ACTIVITY:
When you reach the line with "grey cupcake: 1 -> 2", transcribe it and each line after it through the last one below, exactly. Pictures stay out.

-- DATASET RECORDS follows --

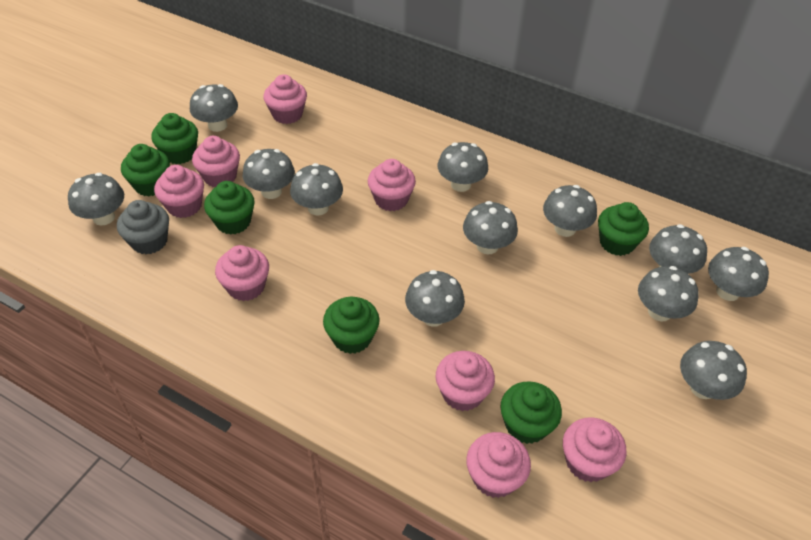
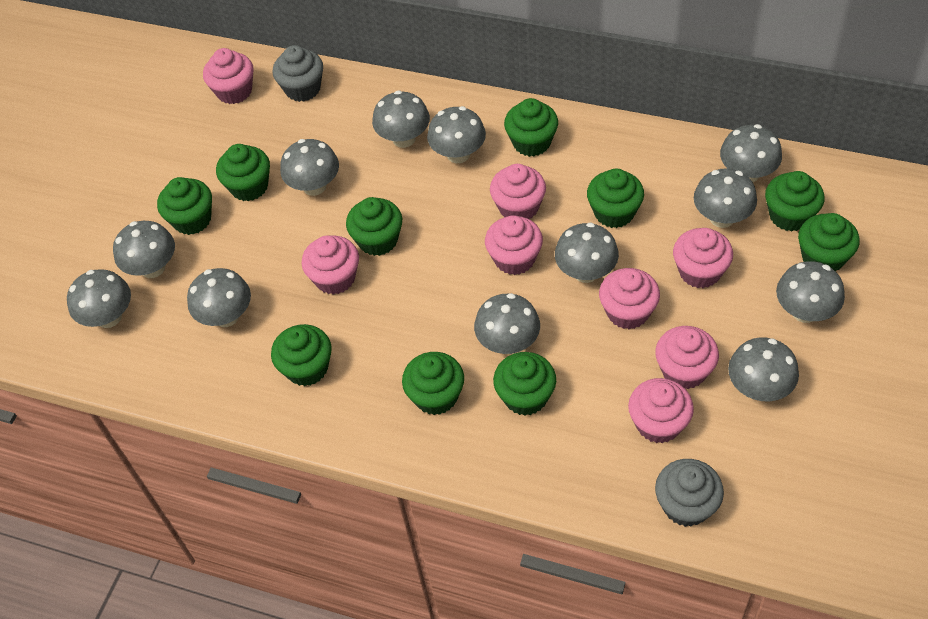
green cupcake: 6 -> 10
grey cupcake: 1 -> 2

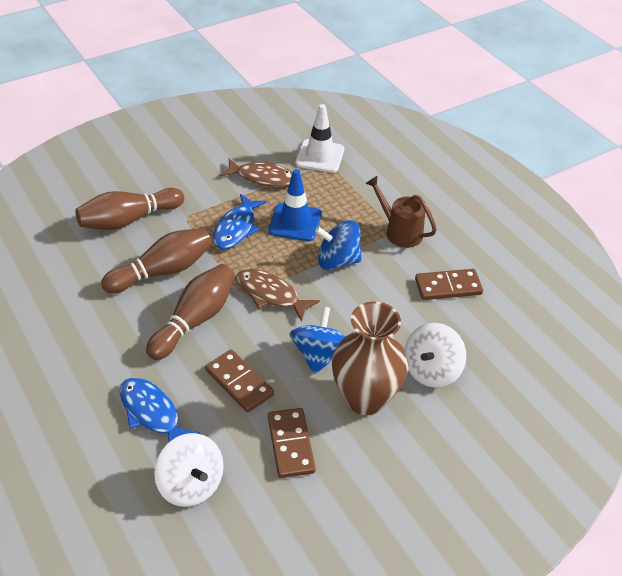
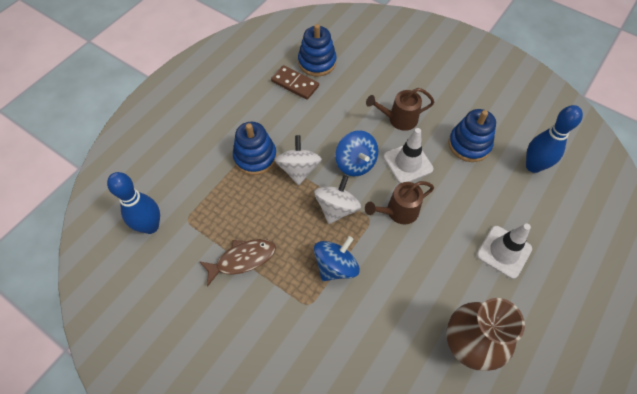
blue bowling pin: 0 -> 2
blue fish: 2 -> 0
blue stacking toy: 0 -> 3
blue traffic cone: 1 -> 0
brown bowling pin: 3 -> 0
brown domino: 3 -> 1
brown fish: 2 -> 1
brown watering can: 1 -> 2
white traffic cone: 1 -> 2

-- DATASET RECORDS concluded --

ANSWER:
grey cupcake: 1 -> 2

blue bowling pin: 0 -> 2
blue fish: 2 -> 0
blue stacking toy: 0 -> 3
blue traffic cone: 1 -> 0
brown bowling pin: 3 -> 0
brown domino: 3 -> 1
brown fish: 2 -> 1
brown watering can: 1 -> 2
white traffic cone: 1 -> 2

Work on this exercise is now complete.